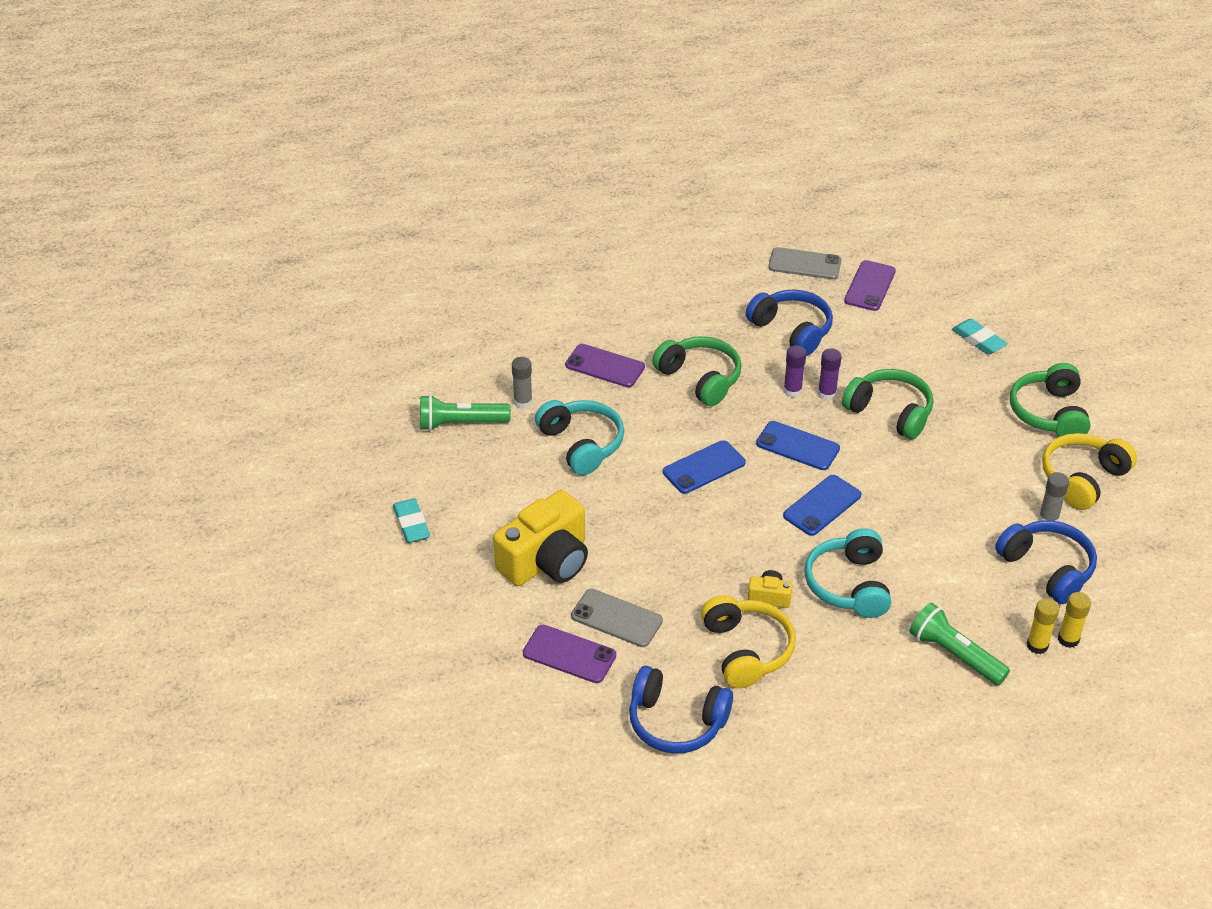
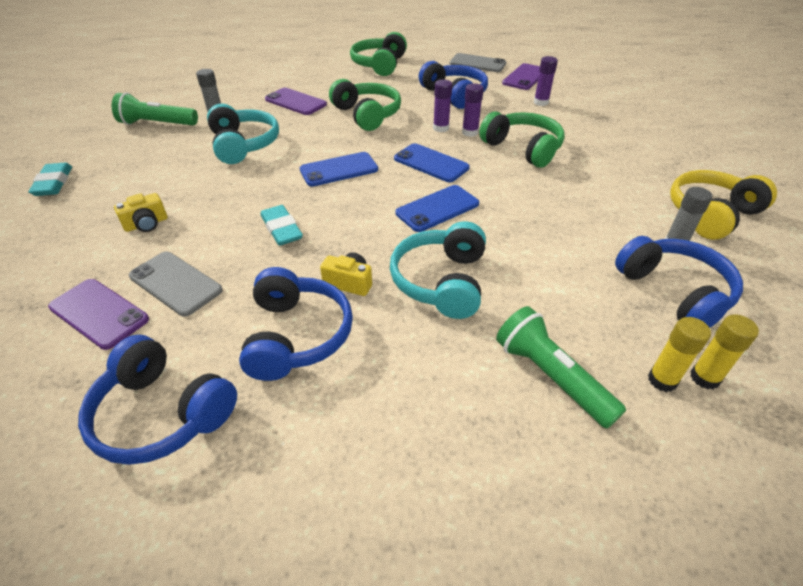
camera: 10 degrees right, 0 degrees up
(546, 561) = (146, 224): yellow camera -> yellow camera, size x0.44
(746, 650) = (297, 335): yellow headphones -> blue headphones
(897, 332) = (541, 102): none -> purple glue stick
(978, 340) = (610, 112): turquoise eraser -> turquoise eraser (281, 229)
(1049, 413) = (673, 162): green headphones -> green headphones (379, 65)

Problem description: With the images removed, write out all of the material above exactly.

Exercise response:
camera: 10 degrees right, 0 degrees up
(546, 561) = (146, 224): yellow camera -> yellow camera, size x0.44
(746, 650) = (297, 335): yellow headphones -> blue headphones
(897, 332) = (541, 102): none -> purple glue stick
(978, 340) = (610, 112): turquoise eraser -> turquoise eraser (281, 229)
(1049, 413) = (673, 162): green headphones -> green headphones (379, 65)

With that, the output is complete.